Records for the task Start Marker

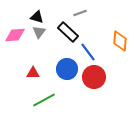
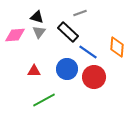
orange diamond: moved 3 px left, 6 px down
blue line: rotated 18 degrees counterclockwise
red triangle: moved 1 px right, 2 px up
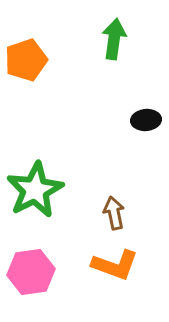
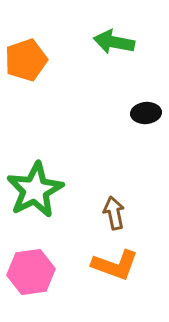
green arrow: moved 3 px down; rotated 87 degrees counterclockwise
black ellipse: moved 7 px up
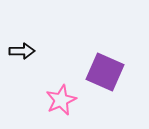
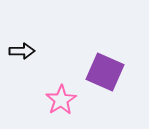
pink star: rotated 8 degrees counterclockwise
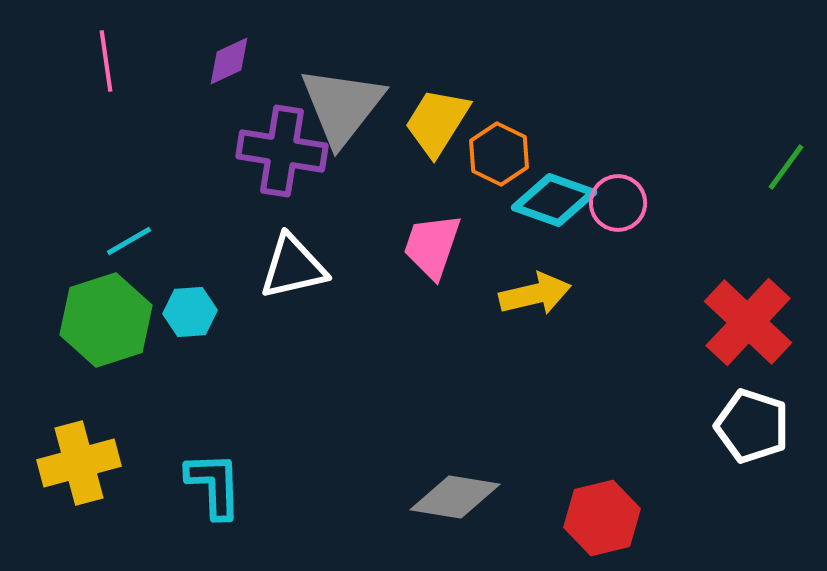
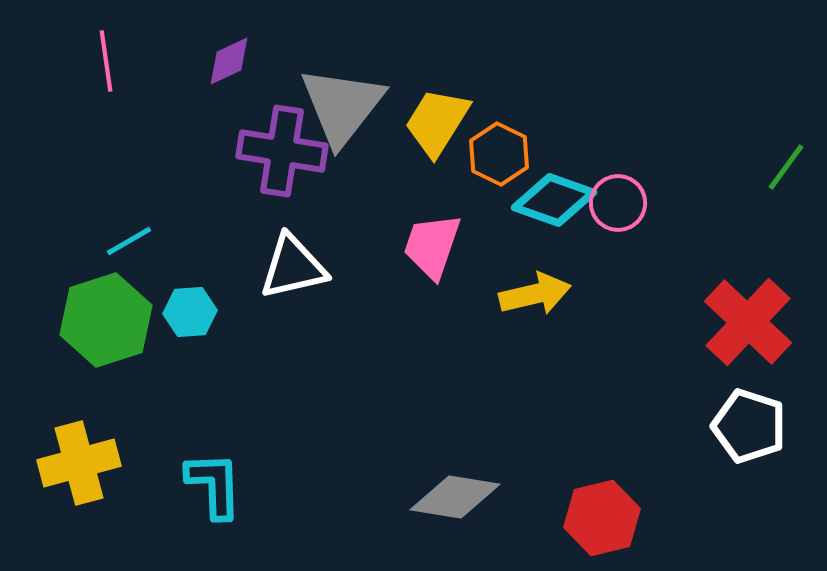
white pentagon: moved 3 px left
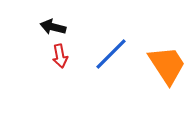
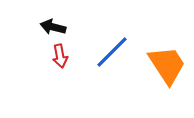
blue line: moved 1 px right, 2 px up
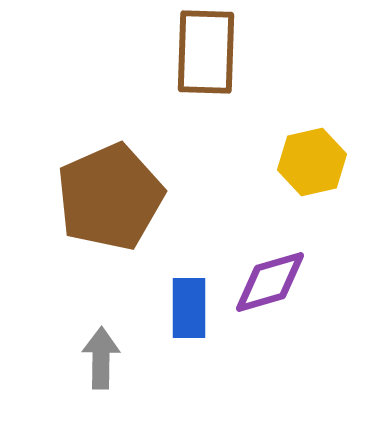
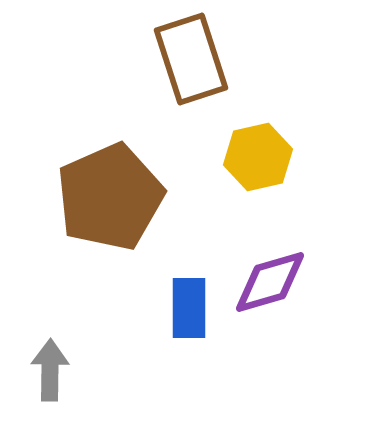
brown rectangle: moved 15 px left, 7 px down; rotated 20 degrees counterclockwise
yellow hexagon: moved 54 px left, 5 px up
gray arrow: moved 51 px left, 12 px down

Records for the task End Marker

Activity
Retype all the data exactly, please, without pictures.

Response to the exercise
orange diamond: moved 3 px left, 6 px down
blue line: rotated 18 degrees counterclockwise
red triangle: moved 1 px right, 2 px up
green arrow: moved 3 px down; rotated 87 degrees counterclockwise
black ellipse: moved 7 px up
pink star: rotated 8 degrees counterclockwise
white pentagon: moved 3 px left
blue line: moved 1 px right, 2 px up
brown rectangle: moved 15 px left, 7 px down; rotated 20 degrees counterclockwise
yellow hexagon: moved 54 px left, 5 px up
gray arrow: moved 51 px left, 12 px down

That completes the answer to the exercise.